WHAT YOU SHOULD DO:
Across the entries below, how many lines contain the word "trophy"? Give the number alone.

===== DATA PROVIDED =====

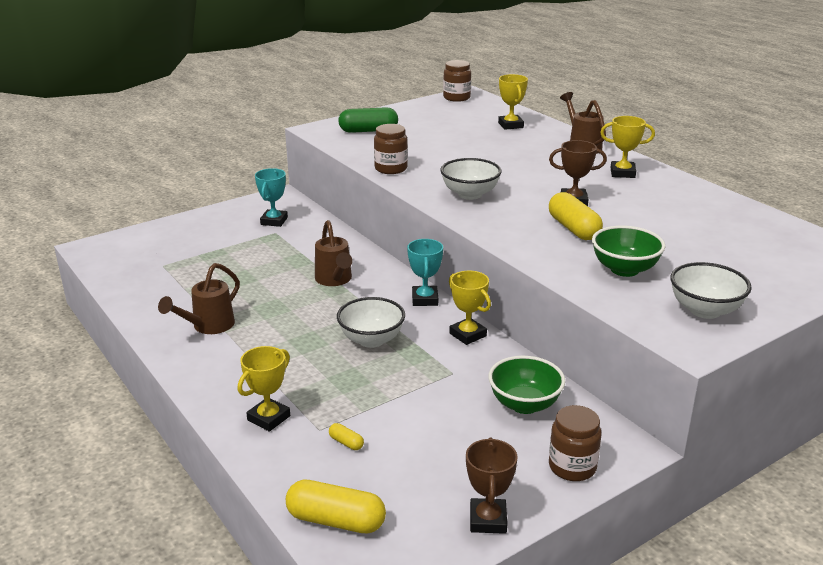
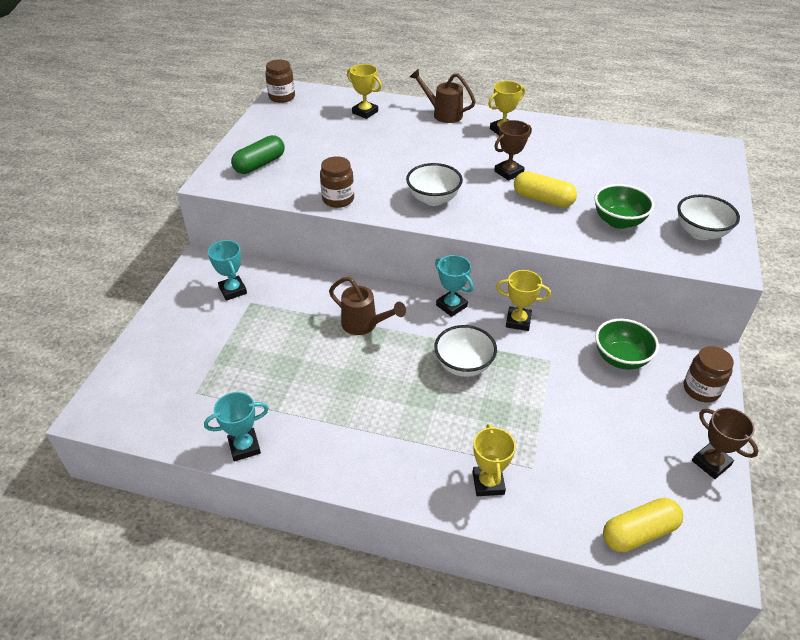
camera: 40 degrees left, 15 degrees up
brown watering can [158,263,240,334] -> none
yellow capsule [329,423,364,450] -> none
none -> turquoise trophy [204,392,269,461]

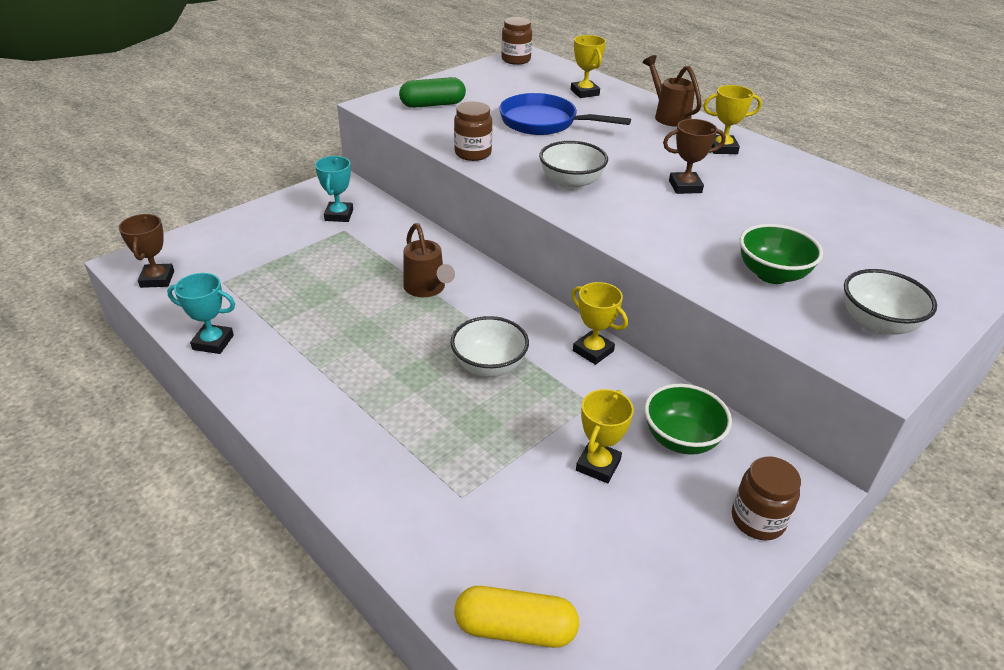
camera: 30 degrees right, 5 degrees down
turquoise trophy [435,255,474,317] -> none
yellow trophy [472,424,516,496] -> yellow trophy moved to [576,389,634,483]
yellow capsule [514,171,577,208] -> none
brown trophy [692,407,758,479] -> brown trophy moved to [119,214,174,288]
none -> blue pan [499,93,631,135]

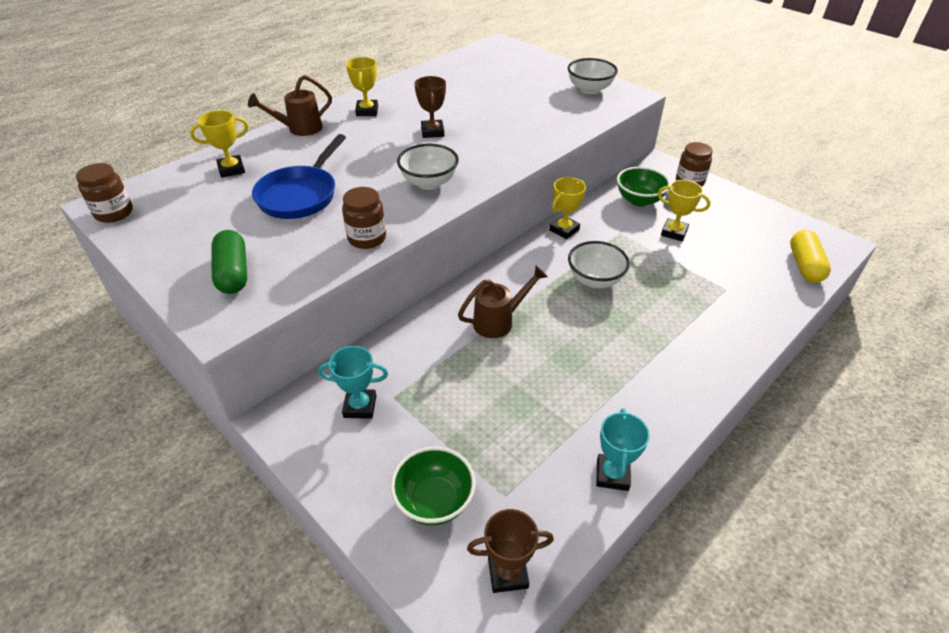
camera: 90 degrees left, 5 degrees up
green bowl [740,224,823,284] -> green bowl moved to [390,447,476,525]

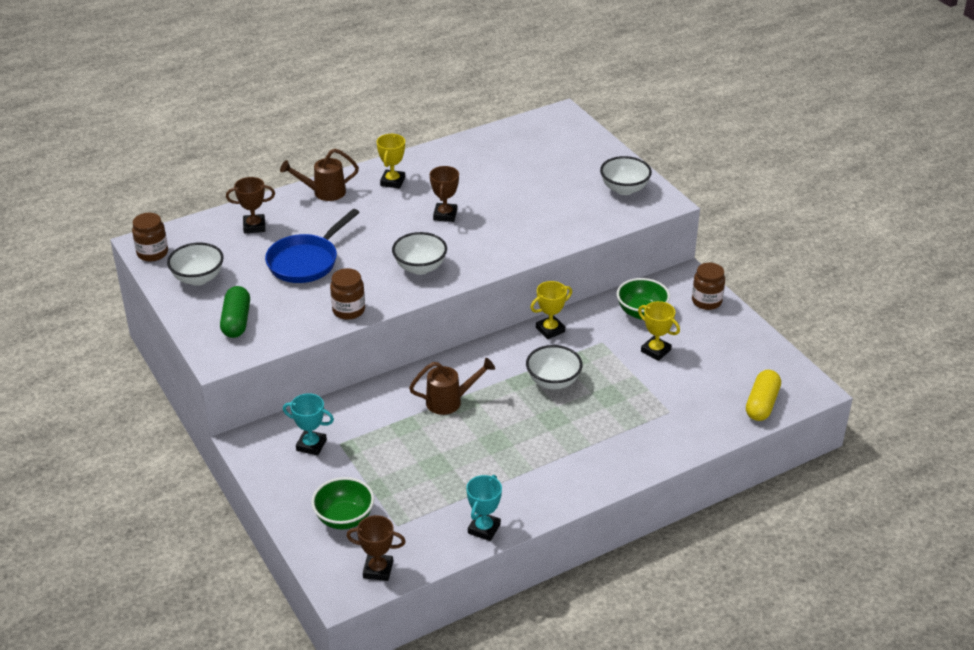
camera: 15 degrees right, 5 degrees down
yellow trophy [190,110,248,178] -> brown trophy [226,177,275,233]
none -> white bowl [167,243,224,286]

=====

EXERCISE OUTPUT:
5